* [What the exercise asks] Filter the lines below, copying only those with the string "turquoise".
======== Supplied entries
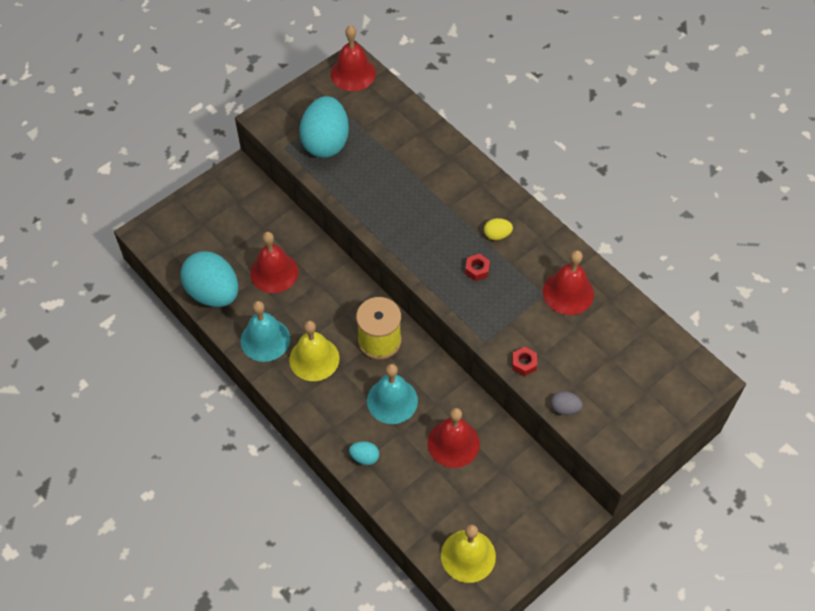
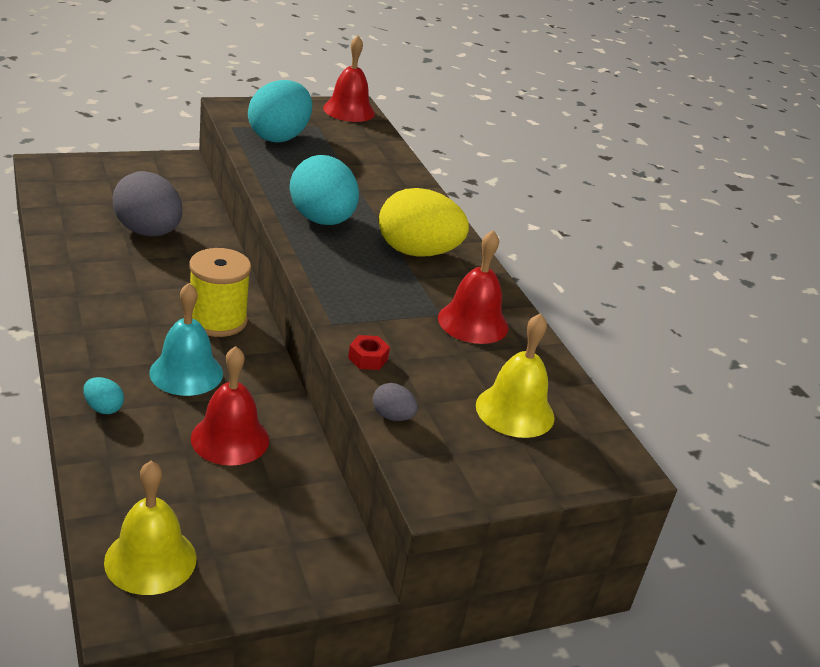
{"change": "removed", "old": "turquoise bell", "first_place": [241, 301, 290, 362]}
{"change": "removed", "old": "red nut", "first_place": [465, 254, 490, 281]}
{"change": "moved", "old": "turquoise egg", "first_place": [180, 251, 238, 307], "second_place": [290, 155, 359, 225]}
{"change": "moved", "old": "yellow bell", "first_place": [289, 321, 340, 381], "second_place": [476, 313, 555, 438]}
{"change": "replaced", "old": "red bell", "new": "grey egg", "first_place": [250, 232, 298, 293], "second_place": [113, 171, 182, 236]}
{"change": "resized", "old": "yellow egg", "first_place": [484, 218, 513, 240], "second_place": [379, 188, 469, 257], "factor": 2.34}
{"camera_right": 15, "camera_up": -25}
================
* [Task response]
{"change": "removed", "old": "turquoise bell", "first_place": [241, 301, 290, 362]}
{"change": "moved", "old": "turquoise egg", "first_place": [180, 251, 238, 307], "second_place": [290, 155, 359, 225]}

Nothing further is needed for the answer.